+++ Information supplied

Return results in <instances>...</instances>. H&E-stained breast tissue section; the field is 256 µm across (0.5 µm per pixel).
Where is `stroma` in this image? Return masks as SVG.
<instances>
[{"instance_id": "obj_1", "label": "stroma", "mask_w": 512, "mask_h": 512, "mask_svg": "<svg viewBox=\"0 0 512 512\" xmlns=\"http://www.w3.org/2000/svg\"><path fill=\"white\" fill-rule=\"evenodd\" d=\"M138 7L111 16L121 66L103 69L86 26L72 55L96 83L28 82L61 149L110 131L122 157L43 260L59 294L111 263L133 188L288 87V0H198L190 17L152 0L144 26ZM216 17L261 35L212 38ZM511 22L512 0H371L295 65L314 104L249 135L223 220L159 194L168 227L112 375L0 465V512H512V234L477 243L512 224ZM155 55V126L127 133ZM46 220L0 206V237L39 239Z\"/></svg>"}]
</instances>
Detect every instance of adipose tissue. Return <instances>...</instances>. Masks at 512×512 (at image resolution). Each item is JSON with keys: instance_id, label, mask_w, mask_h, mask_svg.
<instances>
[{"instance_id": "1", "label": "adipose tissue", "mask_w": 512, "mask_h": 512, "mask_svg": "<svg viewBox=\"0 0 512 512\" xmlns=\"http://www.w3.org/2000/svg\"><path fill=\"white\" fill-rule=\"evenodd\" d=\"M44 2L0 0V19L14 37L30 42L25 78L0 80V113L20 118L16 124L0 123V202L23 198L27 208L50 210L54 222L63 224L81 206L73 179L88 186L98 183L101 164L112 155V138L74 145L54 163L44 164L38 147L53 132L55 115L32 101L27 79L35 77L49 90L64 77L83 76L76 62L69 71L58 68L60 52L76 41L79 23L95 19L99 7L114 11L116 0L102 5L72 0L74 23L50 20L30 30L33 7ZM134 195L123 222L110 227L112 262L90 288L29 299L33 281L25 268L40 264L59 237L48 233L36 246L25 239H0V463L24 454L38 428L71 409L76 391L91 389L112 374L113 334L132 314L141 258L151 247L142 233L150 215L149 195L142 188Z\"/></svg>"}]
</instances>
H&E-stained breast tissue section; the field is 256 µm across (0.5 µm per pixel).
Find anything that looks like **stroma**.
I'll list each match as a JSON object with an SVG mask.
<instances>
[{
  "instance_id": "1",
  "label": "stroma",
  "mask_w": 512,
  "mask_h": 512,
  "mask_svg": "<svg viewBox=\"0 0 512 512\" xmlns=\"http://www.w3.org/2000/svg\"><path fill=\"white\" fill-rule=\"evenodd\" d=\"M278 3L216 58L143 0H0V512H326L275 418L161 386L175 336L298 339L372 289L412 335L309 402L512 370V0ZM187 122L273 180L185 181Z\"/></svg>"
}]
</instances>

++++++

* [Prompt] Copy each record from above exactly, and include every line.

* [Task output]
Return results in <instances>...</instances>. H&E-stained breast tissue section; the field is 256 µm across (0.5 µm per pixel).
Where is `stroma` in this image? Return masks as SVG.
<instances>
[{"instance_id": "obj_1", "label": "stroma", "mask_w": 512, "mask_h": 512, "mask_svg": "<svg viewBox=\"0 0 512 512\" xmlns=\"http://www.w3.org/2000/svg\"><path fill=\"white\" fill-rule=\"evenodd\" d=\"M138 7L111 16L121 66L103 69L86 26L72 55L96 83L28 82L61 149L110 131L122 157L43 260L59 294L111 263L133 188L288 87V0H198L190 17L152 0L144 26ZM216 17L261 35L212 38ZM511 22L512 0H371L295 65L314 104L249 135L223 220L159 194L168 227L112 375L0 465V512H512V234L477 243L512 224ZM155 55V126L127 133ZM46 220L0 206V237L39 239Z\"/></svg>"}]
</instances>
Detect every instance of adipose tissue. Return <instances>...</instances>. Masks at 512×512 (at image resolution). Each item is JSON with keys: instance_id, label, mask_w, mask_h, mask_svg.
<instances>
[{"instance_id": "1", "label": "adipose tissue", "mask_w": 512, "mask_h": 512, "mask_svg": "<svg viewBox=\"0 0 512 512\" xmlns=\"http://www.w3.org/2000/svg\"><path fill=\"white\" fill-rule=\"evenodd\" d=\"M44 2L0 0V19L14 37L30 42L25 78L0 80V113L20 118L16 124L0 123V202L23 198L27 208L50 210L54 222L63 224L81 206L73 179L88 186L98 183L101 164L112 155V138L74 145L54 163L44 164L38 147L53 132L55 115L32 101L27 79L35 77L49 90L64 77L83 76L76 62L69 71L58 68L60 52L76 41L79 23L95 19L99 7L114 11L116 0L102 5L72 0L74 23L50 20L30 30L33 7ZM134 195L123 222L110 227L112 262L90 288L29 299L33 281L25 268L40 264L59 237L48 233L36 246L25 239H0V463L24 454L38 428L71 409L76 391L91 389L112 374L113 334L132 314L141 258L151 247L142 233L150 215L149 195L142 188Z\"/></svg>"}]
</instances>
H&E-stained breast tissue section; the field is 256 µm across (0.5 µm per pixel).
Find anything that looks like **stroma**.
I'll list each match as a JSON object with an SVG mask.
<instances>
[{
  "instance_id": "1",
  "label": "stroma",
  "mask_w": 512,
  "mask_h": 512,
  "mask_svg": "<svg viewBox=\"0 0 512 512\" xmlns=\"http://www.w3.org/2000/svg\"><path fill=\"white\" fill-rule=\"evenodd\" d=\"M278 3L216 58L143 0H0V512H326L275 418L161 386L175 336L298 339L372 289L412 335L309 402L512 370V0ZM187 122L273 180L185 181Z\"/></svg>"
}]
</instances>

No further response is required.